HOW TO COMPLETE THIS TASK =>
Would you return the lines between the one holding "red egg: [191,419,249,486]" and the one holding "white shoe: [101,269,167,329]", inclusive, and only those, exactly as they stand in the listing below?

#####

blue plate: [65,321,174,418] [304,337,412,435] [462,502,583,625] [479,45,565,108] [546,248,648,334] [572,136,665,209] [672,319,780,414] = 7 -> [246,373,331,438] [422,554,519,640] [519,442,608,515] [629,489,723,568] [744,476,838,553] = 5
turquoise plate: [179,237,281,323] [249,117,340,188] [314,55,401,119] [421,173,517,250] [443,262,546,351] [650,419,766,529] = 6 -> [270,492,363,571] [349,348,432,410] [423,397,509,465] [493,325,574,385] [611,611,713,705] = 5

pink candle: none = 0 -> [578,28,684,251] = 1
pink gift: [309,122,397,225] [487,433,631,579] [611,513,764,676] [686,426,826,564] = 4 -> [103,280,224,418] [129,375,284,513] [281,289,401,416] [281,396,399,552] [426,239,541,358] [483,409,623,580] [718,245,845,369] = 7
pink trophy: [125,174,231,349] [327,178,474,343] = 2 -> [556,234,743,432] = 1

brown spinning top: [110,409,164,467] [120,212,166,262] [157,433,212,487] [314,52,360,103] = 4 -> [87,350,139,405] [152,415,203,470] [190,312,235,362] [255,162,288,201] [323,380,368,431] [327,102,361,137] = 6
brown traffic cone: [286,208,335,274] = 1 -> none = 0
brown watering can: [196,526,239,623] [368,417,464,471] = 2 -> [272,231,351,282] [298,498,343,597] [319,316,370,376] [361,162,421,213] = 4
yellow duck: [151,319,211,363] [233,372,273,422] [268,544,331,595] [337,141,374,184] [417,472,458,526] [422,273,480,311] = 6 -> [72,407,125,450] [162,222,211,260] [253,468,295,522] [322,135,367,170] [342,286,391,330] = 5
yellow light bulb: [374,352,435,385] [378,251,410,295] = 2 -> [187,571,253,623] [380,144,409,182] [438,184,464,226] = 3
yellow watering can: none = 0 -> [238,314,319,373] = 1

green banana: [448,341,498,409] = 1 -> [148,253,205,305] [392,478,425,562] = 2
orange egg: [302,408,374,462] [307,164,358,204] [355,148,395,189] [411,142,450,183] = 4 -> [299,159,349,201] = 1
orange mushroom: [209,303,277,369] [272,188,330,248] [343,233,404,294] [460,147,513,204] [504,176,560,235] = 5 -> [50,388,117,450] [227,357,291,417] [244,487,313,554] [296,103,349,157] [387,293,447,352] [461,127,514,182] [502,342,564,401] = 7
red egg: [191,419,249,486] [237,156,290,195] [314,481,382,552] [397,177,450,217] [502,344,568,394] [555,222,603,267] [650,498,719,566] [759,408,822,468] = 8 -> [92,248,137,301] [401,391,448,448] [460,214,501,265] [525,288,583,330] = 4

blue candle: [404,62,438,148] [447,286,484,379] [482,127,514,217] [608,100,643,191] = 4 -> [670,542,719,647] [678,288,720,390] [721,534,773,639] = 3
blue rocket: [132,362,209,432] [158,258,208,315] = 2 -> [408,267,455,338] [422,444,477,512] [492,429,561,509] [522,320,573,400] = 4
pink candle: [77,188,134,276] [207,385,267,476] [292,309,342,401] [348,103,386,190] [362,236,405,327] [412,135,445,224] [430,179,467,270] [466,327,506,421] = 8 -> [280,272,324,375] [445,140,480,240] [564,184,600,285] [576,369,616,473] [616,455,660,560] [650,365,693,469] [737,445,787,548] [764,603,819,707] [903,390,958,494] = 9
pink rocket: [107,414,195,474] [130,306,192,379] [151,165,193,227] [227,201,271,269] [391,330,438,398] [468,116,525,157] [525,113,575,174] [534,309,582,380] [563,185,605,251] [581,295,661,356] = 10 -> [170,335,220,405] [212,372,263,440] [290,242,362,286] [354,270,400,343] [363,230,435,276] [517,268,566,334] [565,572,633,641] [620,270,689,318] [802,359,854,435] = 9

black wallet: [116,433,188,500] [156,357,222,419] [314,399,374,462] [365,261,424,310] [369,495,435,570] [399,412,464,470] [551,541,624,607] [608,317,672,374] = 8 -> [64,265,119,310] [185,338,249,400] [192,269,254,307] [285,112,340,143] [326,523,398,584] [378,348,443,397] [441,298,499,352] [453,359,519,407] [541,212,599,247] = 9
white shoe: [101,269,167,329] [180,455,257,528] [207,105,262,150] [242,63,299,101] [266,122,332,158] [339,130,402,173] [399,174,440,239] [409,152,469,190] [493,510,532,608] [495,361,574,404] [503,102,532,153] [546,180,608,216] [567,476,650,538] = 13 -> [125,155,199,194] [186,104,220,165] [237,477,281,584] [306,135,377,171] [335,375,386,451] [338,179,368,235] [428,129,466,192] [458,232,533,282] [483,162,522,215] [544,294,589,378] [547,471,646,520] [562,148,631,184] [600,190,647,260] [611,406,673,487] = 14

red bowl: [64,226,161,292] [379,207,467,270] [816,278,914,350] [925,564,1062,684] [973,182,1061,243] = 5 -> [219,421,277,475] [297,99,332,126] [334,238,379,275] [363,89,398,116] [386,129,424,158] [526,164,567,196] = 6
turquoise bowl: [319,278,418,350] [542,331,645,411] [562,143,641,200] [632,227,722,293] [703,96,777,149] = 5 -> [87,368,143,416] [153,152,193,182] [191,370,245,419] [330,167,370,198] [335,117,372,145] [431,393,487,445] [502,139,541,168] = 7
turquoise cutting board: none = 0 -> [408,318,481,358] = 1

#####

SOLUTION TO THE PROBLEM =>
red egg: [191,419,249,486] [237,156,290,195] [314,481,382,552] [397,177,450,217] [502,344,568,394] [555,222,603,267] [650,498,719,566] [759,408,822,468] = 8 -> [92,248,137,301] [401,391,448,448] [460,214,501,265] [525,288,583,330] = 4

blue candle: [404,62,438,148] [447,286,484,379] [482,127,514,217] [608,100,643,191] = 4 -> [670,542,719,647] [678,288,720,390] [721,534,773,639] = 3
blue rocket: [132,362,209,432] [158,258,208,315] = 2 -> [408,267,455,338] [422,444,477,512] [492,429,561,509] [522,320,573,400] = 4
pink candle: [77,188,134,276] [207,385,267,476] [292,309,342,401] [348,103,386,190] [362,236,405,327] [412,135,445,224] [430,179,467,270] [466,327,506,421] = 8 -> [280,272,324,375] [445,140,480,240] [564,184,600,285] [576,369,616,473] [616,455,660,560] [650,365,693,469] [737,445,787,548] [764,603,819,707] [903,390,958,494] = 9
pink rocket: [107,414,195,474] [130,306,192,379] [151,165,193,227] [227,201,271,269] [391,330,438,398] [468,116,525,157] [525,113,575,174] [534,309,582,380] [563,185,605,251] [581,295,661,356] = 10 -> [170,335,220,405] [212,372,263,440] [290,242,362,286] [354,270,400,343] [363,230,435,276] [517,268,566,334] [565,572,633,641] [620,270,689,318] [802,359,854,435] = 9

black wallet: [116,433,188,500] [156,357,222,419] [314,399,374,462] [365,261,424,310] [369,495,435,570] [399,412,464,470] [551,541,624,607] [608,317,672,374] = 8 -> [64,265,119,310] [185,338,249,400] [192,269,254,307] [285,112,340,143] [326,523,398,584] [378,348,443,397] [441,298,499,352] [453,359,519,407] [541,212,599,247] = 9
white shoe: [101,269,167,329] [180,455,257,528] [207,105,262,150] [242,63,299,101] [266,122,332,158] [339,130,402,173] [399,174,440,239] [409,152,469,190] [493,510,532,608] [495,361,574,404] [503,102,532,153] [546,180,608,216] [567,476,650,538] = 13 -> [125,155,199,194] [186,104,220,165] [237,477,281,584] [306,135,377,171] [335,375,386,451] [338,179,368,235] [428,129,466,192] [458,232,533,282] [483,162,522,215] [544,294,589,378] [547,471,646,520] [562,148,631,184] [600,190,647,260] [611,406,673,487] = 14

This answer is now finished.